Assigned task: Using the listing below, print exactly everything from the line with "blue cutting board: 1 -> 4" down to the line with "purple house: 10 -> 12", both included, and nothing more.

Data:
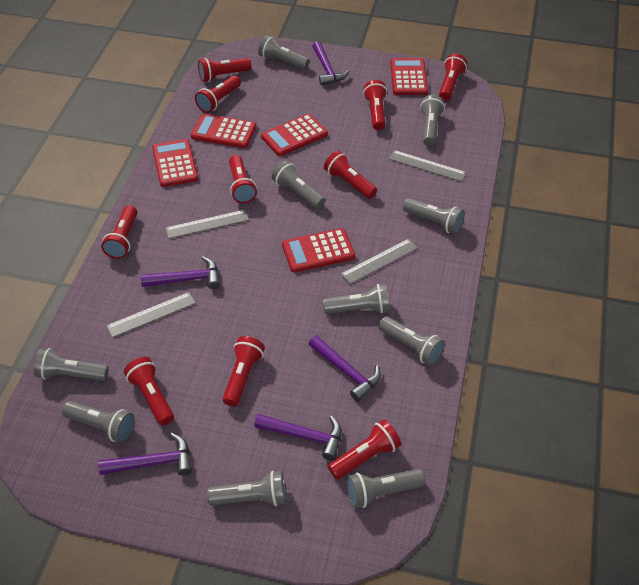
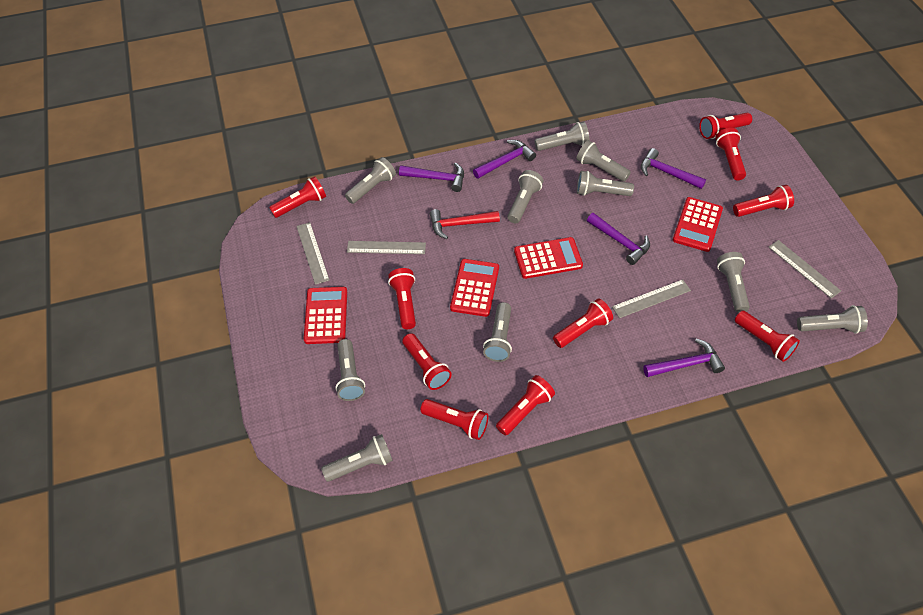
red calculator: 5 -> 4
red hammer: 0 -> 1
==
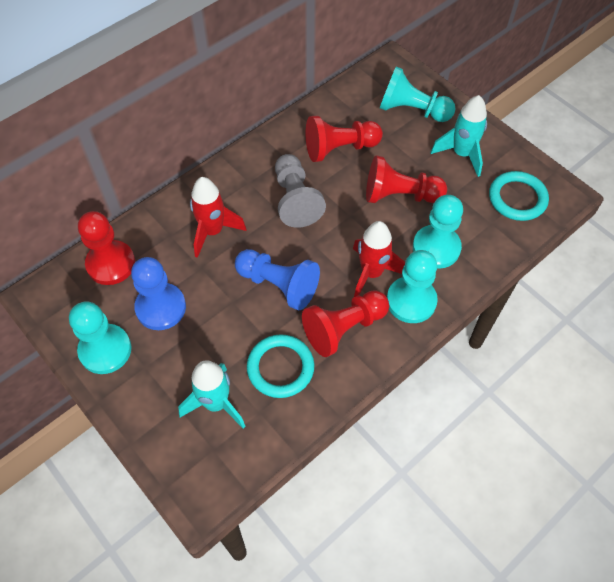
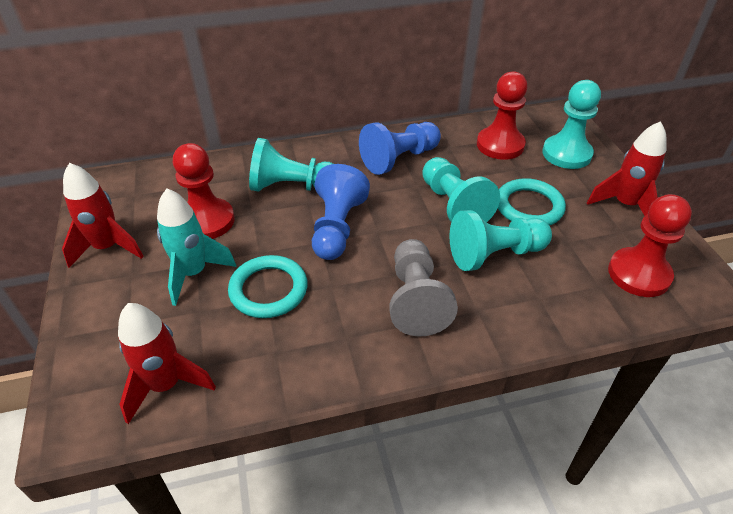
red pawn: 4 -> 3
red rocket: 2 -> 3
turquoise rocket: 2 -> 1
--
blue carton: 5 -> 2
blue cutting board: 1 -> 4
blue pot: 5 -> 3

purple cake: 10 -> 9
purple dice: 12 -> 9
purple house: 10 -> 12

Output for this task:
blue cutting board: 1 -> 4
blue pot: 5 -> 3

purple cake: 10 -> 9
purple dice: 12 -> 9
purple house: 10 -> 12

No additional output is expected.